== Direction ==
Copy out the material below with "top-left" swapped for "upper-left" and everything else left as it is. Leave the pictures out of your answer.

== Data lines ==
===
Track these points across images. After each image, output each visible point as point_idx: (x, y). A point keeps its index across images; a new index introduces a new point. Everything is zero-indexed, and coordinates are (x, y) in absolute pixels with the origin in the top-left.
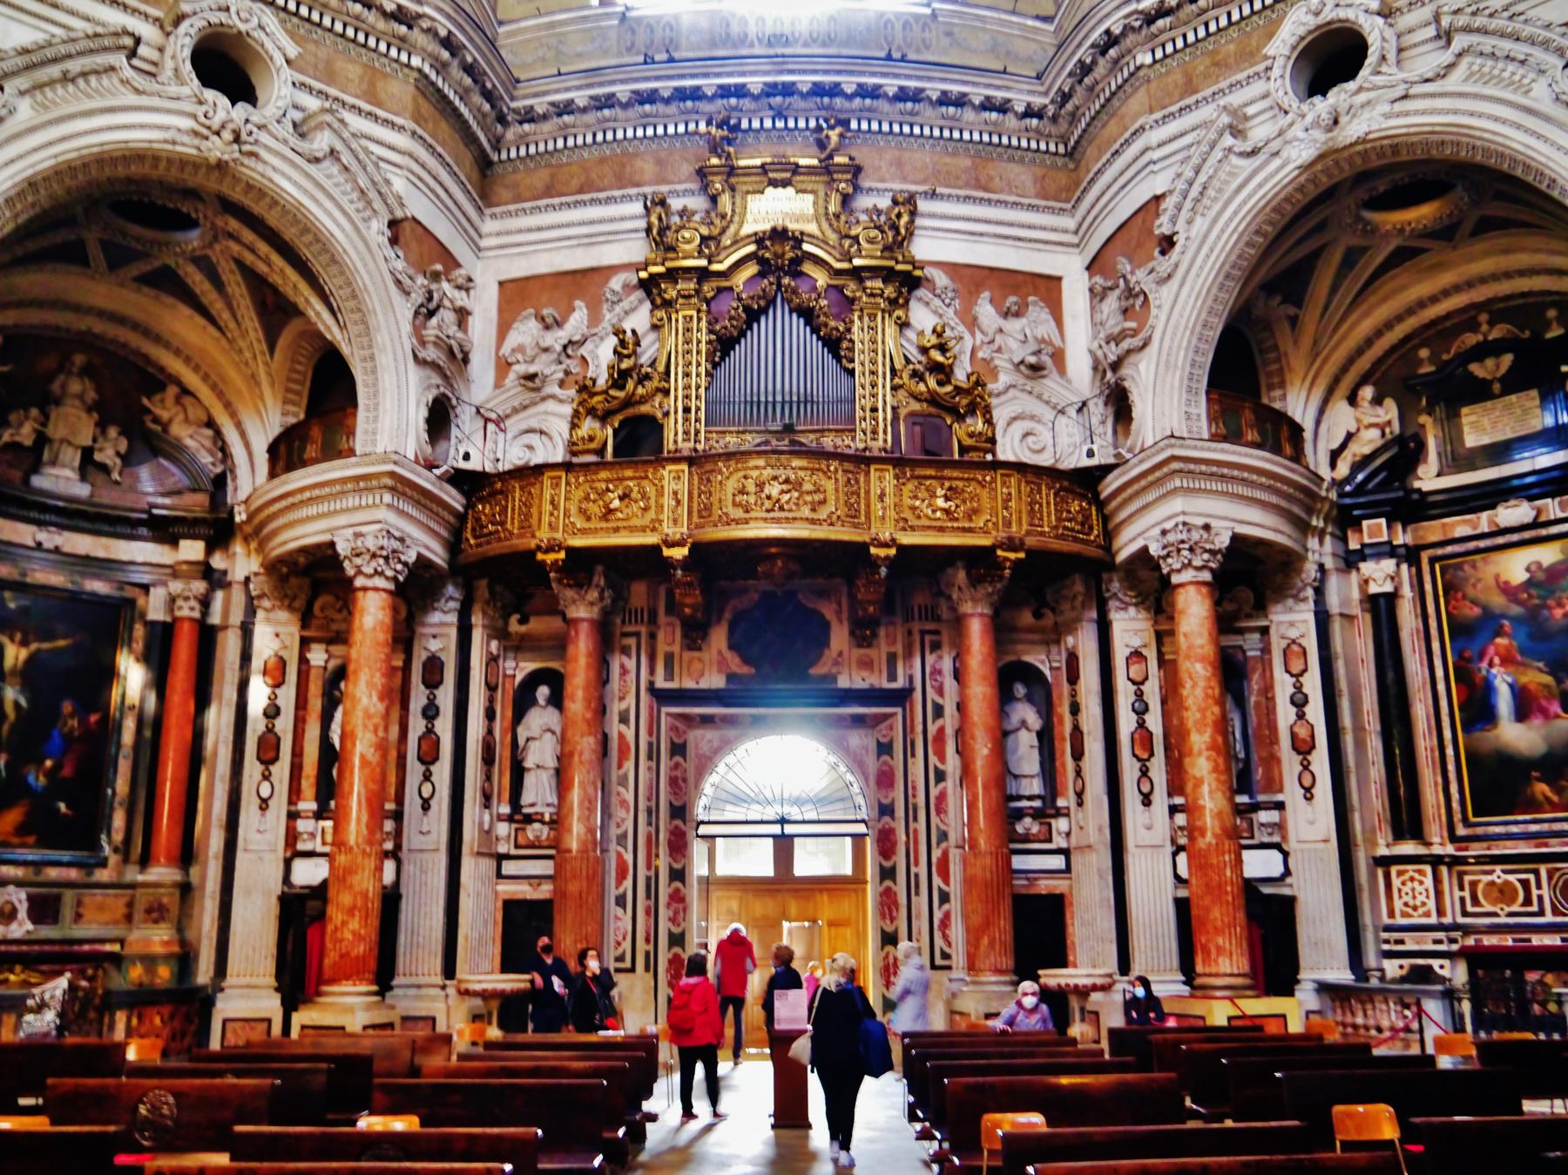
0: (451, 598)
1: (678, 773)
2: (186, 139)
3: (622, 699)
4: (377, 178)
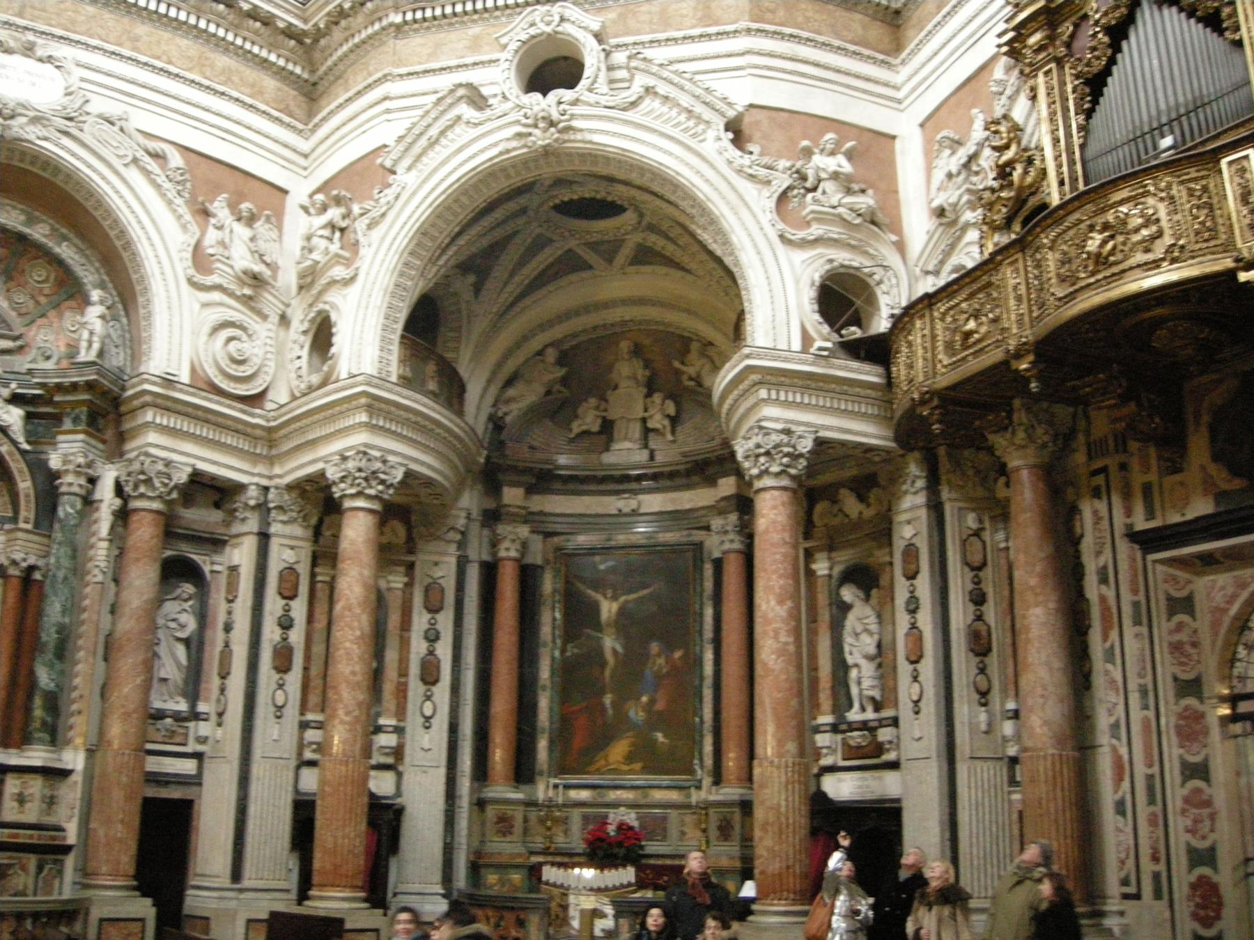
===
== Answer to this task ==
Track these points across images. After each image, output each visible point as point_idx: (x, y). A point keeps its index across images; a new index introduces a new point. Everything is zero-indexed, and coordinates are (x, y) in absolute pixels with the origin in the upper-left.
0: (451, 598)
1: (678, 773)
2: (186, 139)
3: (622, 699)
4: (377, 178)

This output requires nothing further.